The problem – Where a line of the listing below includes the word "brown", reproduce that line.

Data shown –
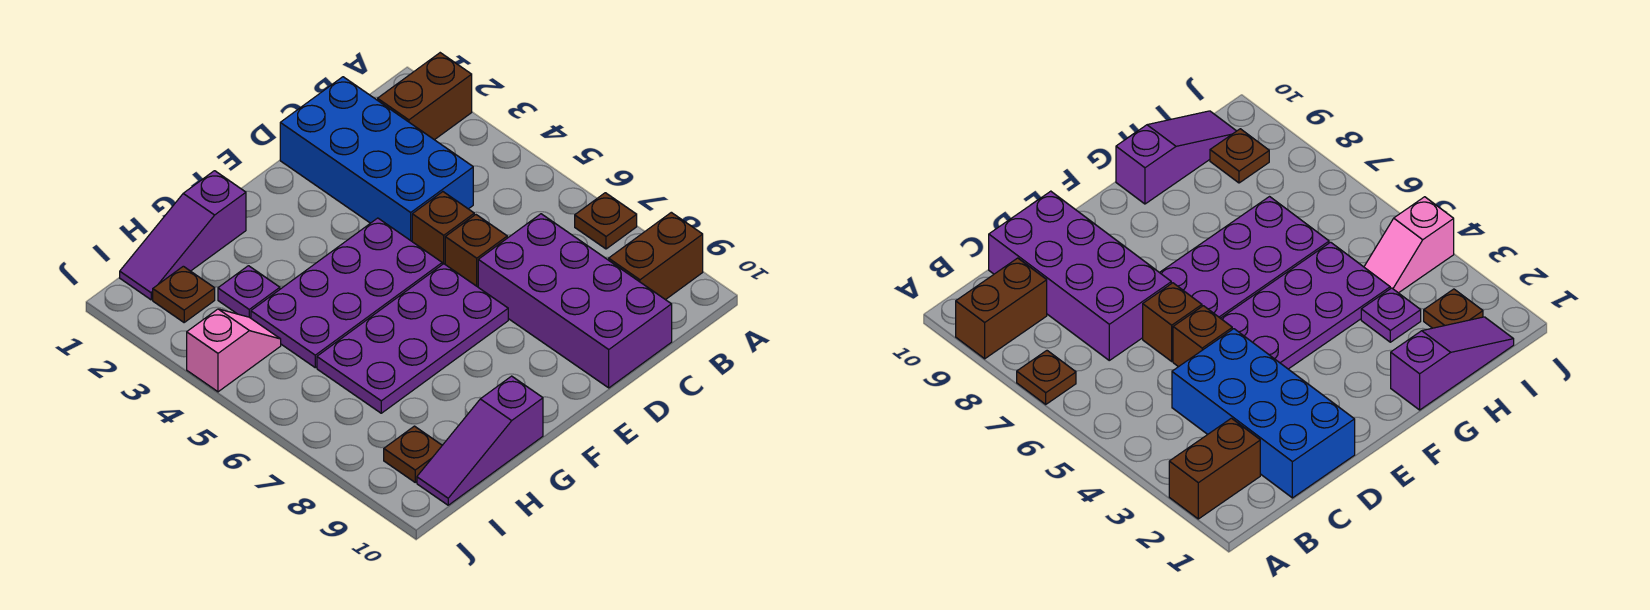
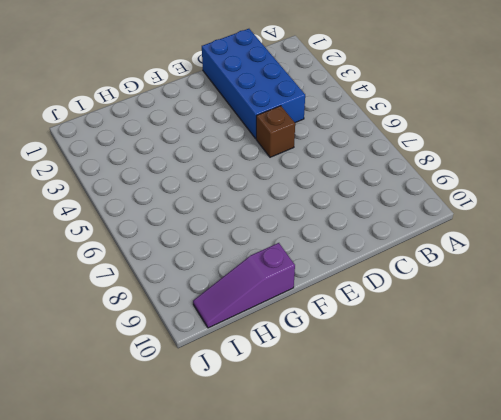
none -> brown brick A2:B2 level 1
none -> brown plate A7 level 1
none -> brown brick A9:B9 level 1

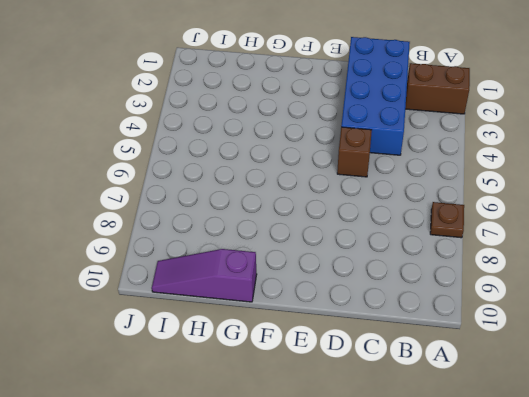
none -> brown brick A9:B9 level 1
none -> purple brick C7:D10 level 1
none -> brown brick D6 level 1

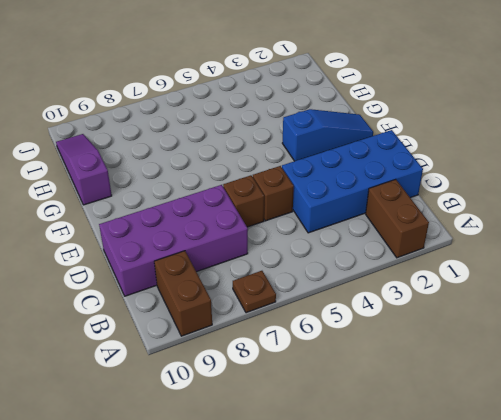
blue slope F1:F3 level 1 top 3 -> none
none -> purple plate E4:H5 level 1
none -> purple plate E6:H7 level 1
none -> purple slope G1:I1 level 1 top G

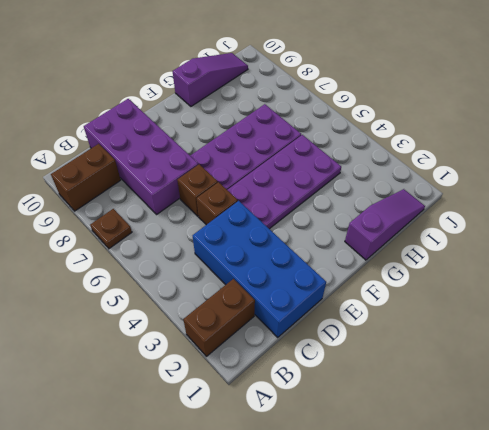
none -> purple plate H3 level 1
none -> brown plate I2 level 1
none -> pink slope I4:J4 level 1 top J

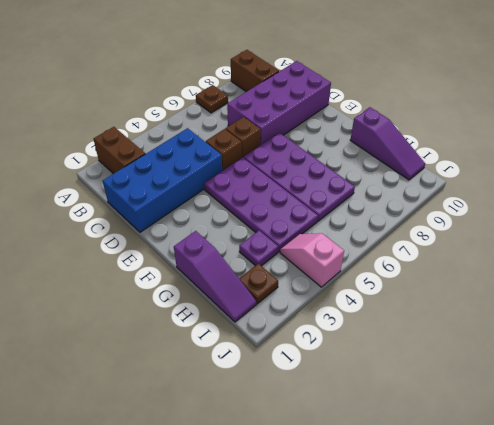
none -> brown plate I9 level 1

Exercise solution –
none -> brown brick A2:B2 level 1
none -> brown plate A7 level 1
none -> brown brick A9:B9 level 1
none -> brown brick A9:B9 level 1
none -> brown brick D6 level 1
none -> brown plate I2 level 1
none -> brown plate I9 level 1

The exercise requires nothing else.